**WORK REQUIRED**. The required output is the line containing "The second view gained" followed by every line after it to the end of the listing, each written out exactly.

**DATA RECORDS**.
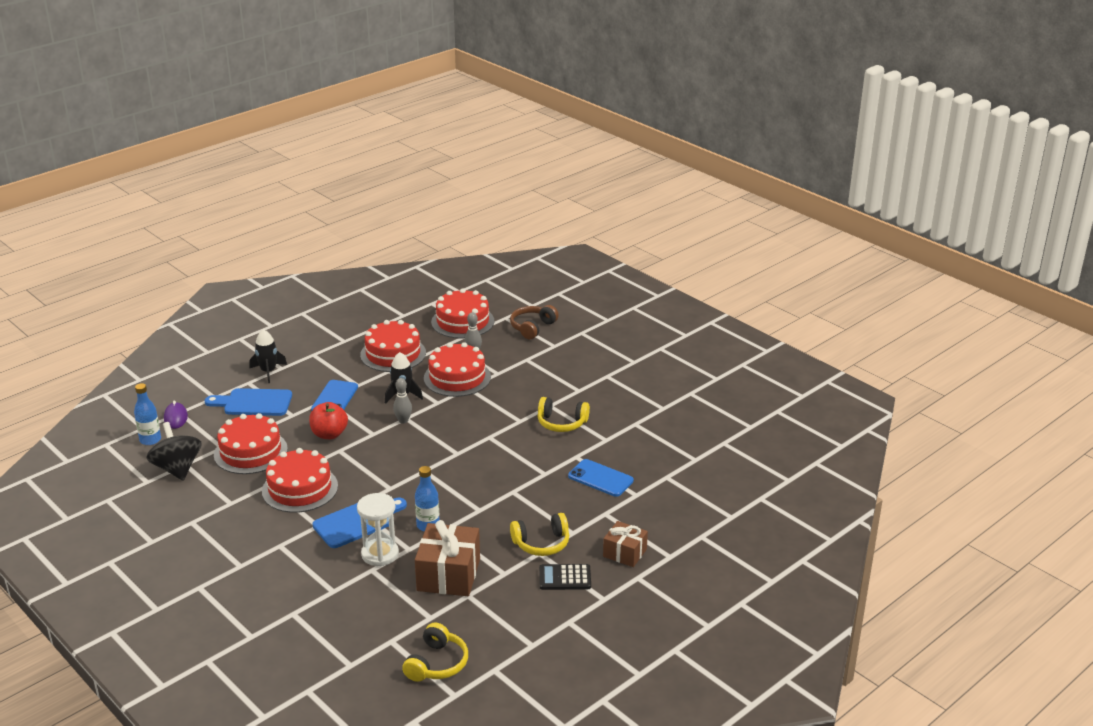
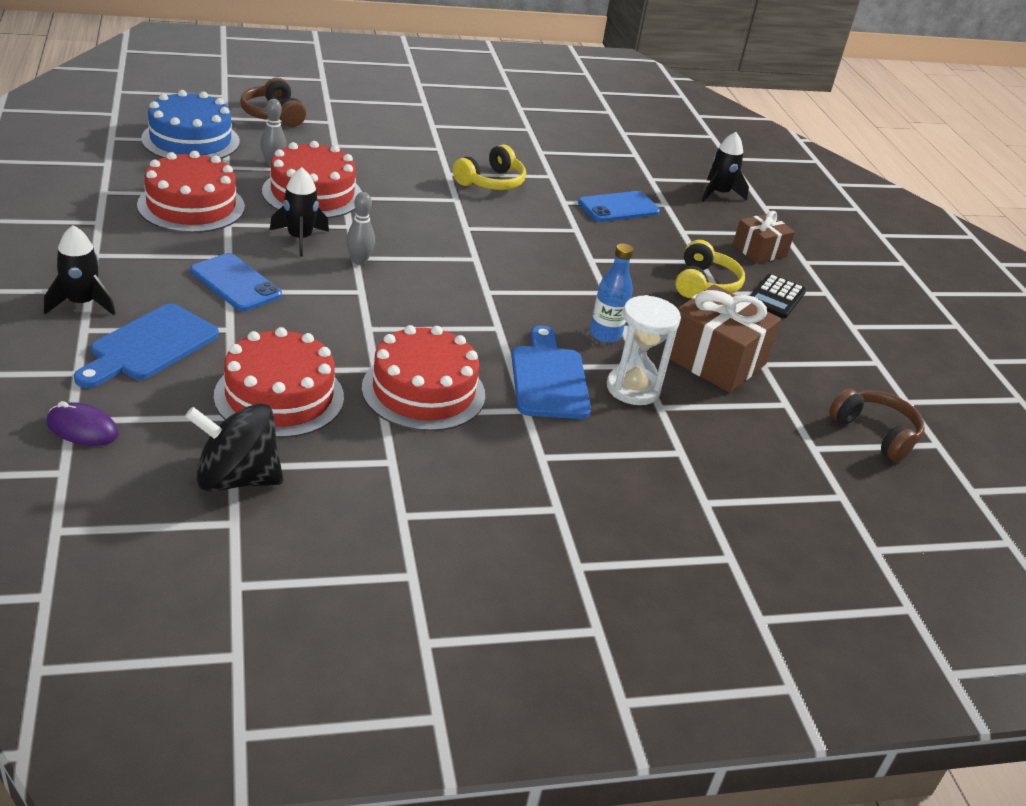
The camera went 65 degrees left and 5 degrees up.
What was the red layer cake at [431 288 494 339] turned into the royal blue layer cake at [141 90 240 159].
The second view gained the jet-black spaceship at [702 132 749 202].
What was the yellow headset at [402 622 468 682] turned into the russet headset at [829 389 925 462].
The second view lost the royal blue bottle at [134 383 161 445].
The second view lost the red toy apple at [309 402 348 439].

**RESULT OF THE TASK**.
The second view gained the jet-black spaceship at [702 132 749 202].
What was the yellow headset at [402 622 468 682] turned into the russet headset at [829 389 925 462].
The second view lost the royal blue bottle at [134 383 161 445].
The second view lost the red toy apple at [309 402 348 439].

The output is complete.